**Task details:** Look through the listing below and give the number of lines that hold "pink". Say nothing more.

**Data:**
+ + +
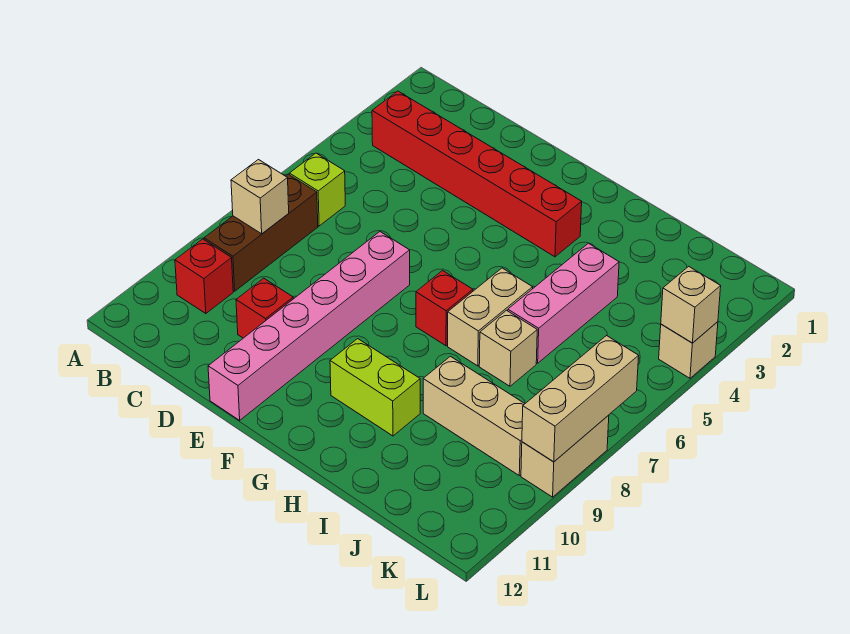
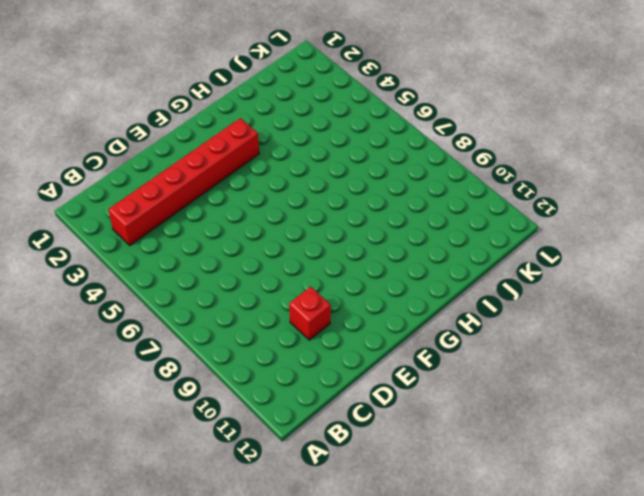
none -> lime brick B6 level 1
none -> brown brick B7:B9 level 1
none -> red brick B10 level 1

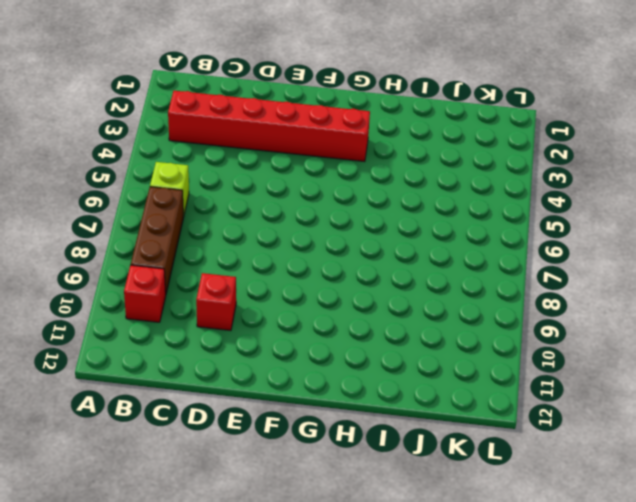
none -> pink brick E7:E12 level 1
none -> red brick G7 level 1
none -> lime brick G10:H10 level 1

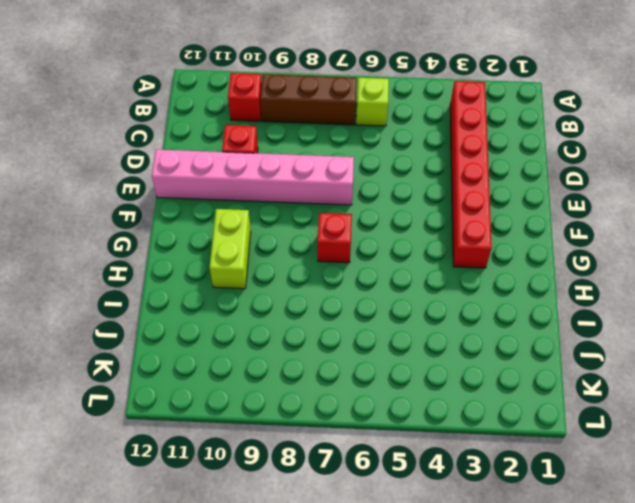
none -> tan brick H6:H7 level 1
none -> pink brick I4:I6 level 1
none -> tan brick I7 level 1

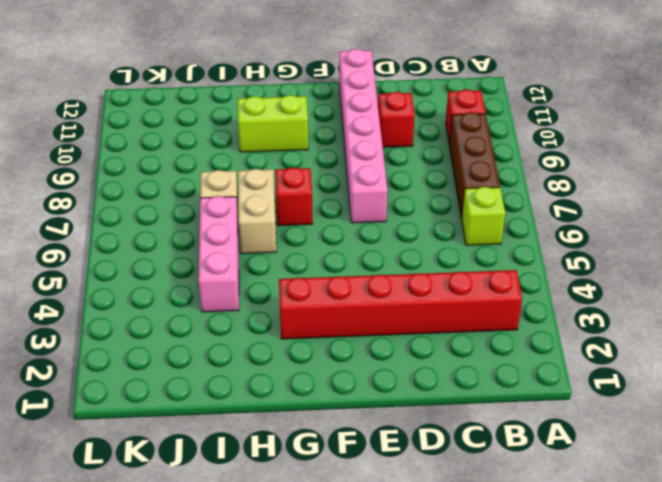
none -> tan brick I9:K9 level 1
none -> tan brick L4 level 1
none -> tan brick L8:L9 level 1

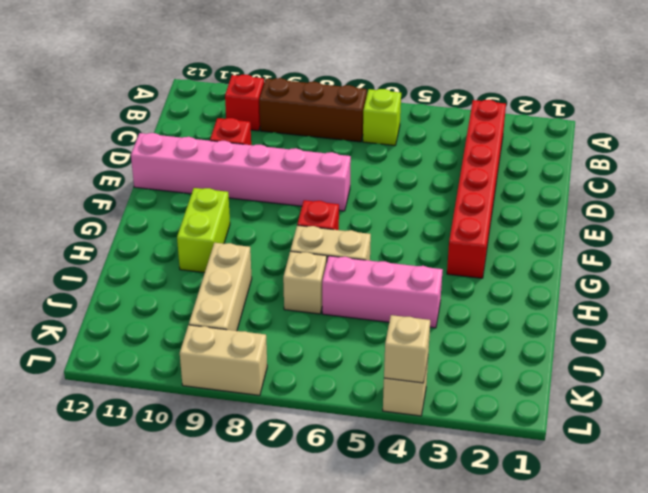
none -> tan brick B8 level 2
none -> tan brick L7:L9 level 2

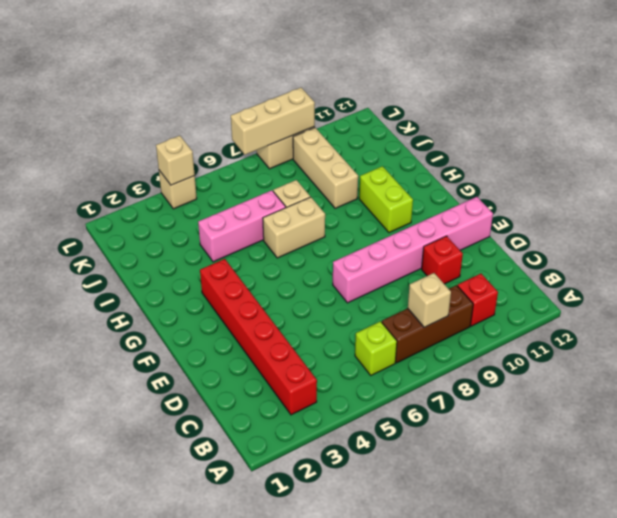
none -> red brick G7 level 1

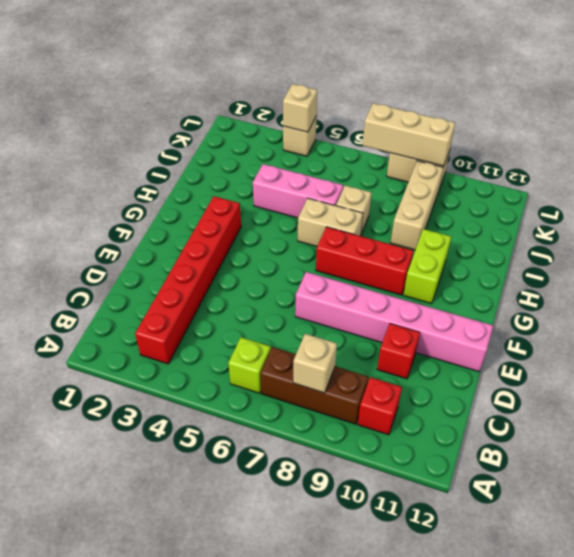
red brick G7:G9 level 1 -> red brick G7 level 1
+ + +
**Exercise solution:** 2